To do —
Each line of the records below that holds "GIFT" should be copied out.

Dataset —
Segment Open
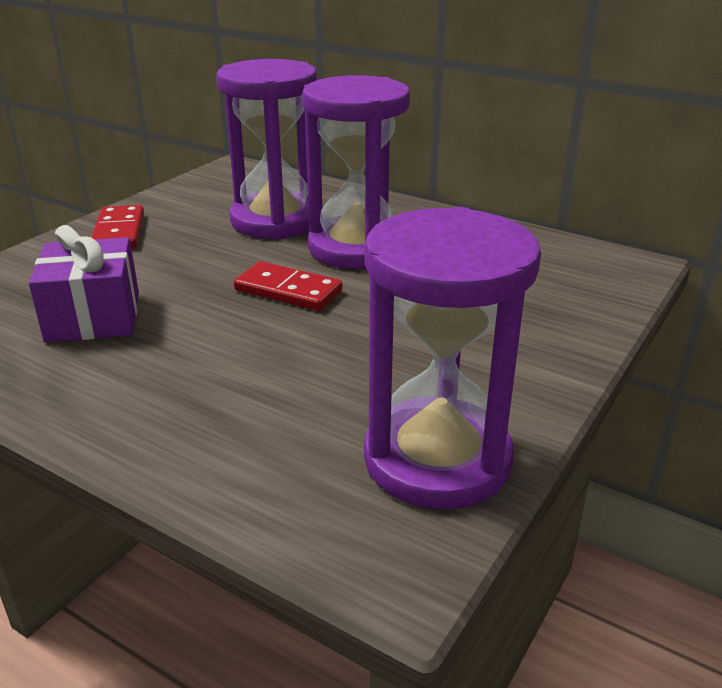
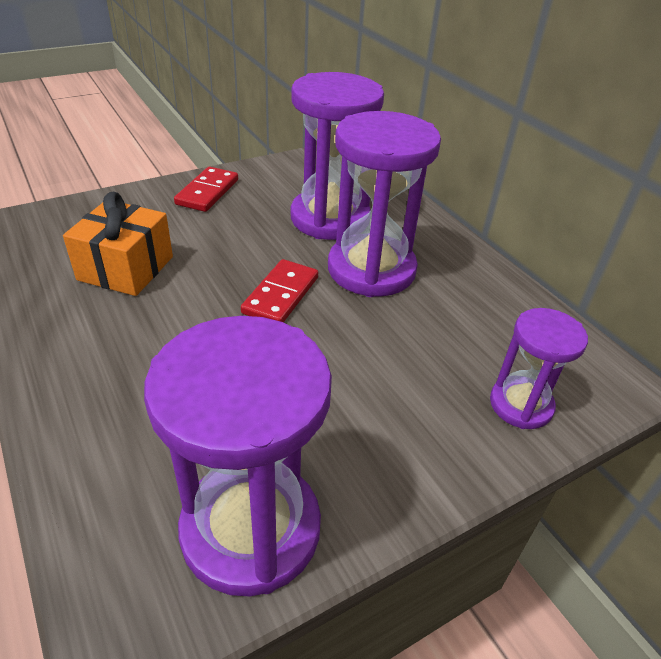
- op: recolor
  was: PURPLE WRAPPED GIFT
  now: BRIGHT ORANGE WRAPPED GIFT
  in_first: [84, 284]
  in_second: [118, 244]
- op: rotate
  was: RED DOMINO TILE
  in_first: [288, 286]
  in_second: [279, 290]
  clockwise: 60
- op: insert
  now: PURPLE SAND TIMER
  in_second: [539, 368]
Segment Closed
Response to this task —
  was: PURPLE WRAPPED GIFT
  now: BRIGHT ORANGE WRAPPED GIFT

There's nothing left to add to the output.